* What needs to be done:
Of all the lines in the entries below, give again exactly those starting at the line containing "none -> blue brick A3 level 2" and ending at the line containing "red brick G6:J6", both ends included, and no others.

____ Exercise inputs

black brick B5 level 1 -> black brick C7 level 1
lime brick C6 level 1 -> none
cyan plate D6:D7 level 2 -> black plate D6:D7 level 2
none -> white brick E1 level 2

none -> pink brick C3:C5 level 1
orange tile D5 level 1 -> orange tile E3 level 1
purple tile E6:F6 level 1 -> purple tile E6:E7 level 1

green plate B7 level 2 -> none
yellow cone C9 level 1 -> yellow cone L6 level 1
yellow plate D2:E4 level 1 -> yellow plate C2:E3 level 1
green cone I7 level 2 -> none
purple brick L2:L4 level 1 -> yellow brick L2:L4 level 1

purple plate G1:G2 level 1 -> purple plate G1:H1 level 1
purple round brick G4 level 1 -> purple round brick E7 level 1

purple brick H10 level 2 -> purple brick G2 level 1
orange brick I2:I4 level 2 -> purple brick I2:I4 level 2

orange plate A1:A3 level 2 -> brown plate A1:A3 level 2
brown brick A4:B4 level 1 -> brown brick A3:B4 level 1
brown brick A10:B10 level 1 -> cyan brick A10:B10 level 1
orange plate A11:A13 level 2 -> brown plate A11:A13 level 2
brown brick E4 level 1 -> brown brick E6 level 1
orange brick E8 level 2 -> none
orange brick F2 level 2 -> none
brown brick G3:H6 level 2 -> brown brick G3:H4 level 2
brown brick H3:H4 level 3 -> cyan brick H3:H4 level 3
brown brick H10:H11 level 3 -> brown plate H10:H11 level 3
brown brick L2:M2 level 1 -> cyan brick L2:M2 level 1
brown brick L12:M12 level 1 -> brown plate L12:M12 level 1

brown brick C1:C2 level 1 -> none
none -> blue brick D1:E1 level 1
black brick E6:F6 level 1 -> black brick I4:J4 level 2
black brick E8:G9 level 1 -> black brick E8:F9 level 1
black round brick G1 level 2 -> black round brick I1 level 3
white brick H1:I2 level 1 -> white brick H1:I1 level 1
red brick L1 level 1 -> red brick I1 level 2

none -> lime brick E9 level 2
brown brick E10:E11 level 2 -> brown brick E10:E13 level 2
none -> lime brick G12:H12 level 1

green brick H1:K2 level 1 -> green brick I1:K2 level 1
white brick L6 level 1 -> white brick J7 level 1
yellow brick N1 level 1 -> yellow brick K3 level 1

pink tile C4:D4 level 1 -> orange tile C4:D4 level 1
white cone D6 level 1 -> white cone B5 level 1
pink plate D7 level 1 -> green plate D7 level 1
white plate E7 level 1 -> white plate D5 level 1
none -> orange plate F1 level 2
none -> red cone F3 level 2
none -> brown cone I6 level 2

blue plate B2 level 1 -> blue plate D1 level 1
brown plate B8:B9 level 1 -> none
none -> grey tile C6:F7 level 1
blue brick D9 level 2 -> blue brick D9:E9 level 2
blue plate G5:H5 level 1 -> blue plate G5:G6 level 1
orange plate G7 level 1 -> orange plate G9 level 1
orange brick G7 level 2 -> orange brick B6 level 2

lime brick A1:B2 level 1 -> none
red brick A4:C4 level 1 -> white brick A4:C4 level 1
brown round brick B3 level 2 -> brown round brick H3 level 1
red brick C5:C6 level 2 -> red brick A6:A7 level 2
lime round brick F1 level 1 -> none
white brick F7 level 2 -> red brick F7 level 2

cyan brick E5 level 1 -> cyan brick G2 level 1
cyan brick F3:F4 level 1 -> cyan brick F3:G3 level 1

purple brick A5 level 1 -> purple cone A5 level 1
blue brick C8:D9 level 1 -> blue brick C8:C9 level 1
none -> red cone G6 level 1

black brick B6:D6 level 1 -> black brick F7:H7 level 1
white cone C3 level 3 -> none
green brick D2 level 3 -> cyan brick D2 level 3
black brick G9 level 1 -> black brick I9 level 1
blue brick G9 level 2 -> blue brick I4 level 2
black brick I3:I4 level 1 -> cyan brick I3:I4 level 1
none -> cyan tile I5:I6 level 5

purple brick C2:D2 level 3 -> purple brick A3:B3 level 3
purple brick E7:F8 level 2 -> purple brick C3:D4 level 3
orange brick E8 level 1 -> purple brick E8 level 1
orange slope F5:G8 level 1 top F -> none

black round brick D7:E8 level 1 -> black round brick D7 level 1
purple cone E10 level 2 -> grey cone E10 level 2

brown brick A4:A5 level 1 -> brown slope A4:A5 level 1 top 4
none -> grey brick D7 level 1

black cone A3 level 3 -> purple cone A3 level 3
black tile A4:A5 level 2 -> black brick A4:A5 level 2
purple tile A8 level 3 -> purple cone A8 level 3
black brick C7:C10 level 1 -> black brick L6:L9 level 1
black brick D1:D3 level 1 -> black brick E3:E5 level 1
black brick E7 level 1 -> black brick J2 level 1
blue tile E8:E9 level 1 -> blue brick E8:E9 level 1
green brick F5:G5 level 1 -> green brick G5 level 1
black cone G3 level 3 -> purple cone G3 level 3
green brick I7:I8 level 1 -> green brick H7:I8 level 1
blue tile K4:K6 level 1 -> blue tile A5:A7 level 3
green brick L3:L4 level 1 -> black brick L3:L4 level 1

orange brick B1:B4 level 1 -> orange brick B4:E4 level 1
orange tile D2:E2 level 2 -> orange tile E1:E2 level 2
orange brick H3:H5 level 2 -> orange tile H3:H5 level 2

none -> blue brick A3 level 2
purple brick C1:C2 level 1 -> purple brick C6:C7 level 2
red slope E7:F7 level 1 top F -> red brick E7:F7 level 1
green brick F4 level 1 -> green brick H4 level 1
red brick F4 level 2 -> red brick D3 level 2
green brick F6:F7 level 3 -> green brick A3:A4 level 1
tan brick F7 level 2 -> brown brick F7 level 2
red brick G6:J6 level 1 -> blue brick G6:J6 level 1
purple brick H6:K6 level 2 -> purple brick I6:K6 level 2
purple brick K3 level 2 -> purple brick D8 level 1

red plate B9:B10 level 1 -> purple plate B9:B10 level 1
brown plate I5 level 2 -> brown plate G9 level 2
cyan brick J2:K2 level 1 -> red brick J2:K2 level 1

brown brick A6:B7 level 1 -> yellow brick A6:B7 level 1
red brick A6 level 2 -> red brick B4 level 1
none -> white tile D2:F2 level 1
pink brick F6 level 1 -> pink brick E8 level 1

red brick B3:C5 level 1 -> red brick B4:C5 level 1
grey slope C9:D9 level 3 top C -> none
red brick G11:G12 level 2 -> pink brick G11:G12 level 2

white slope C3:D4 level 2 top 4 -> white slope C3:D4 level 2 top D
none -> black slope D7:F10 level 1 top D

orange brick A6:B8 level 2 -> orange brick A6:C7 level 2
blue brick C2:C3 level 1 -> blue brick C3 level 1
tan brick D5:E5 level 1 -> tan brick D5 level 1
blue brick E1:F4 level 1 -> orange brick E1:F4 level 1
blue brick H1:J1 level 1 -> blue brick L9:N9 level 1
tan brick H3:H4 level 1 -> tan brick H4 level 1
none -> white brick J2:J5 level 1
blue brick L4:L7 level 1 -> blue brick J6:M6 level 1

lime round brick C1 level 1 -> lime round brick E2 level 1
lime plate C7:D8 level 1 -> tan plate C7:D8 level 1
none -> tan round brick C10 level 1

________

* Exercise answer:
none -> blue brick A3 level 2
purple brick C1:C2 level 1 -> purple brick C6:C7 level 2
red slope E7:F7 level 1 top F -> red brick E7:F7 level 1
green brick F4 level 1 -> green brick H4 level 1
red brick F4 level 2 -> red brick D3 level 2
green brick F6:F7 level 3 -> green brick A3:A4 level 1
tan brick F7 level 2 -> brown brick F7 level 2
red brick G6:J6 level 1 -> blue brick G6:J6 level 1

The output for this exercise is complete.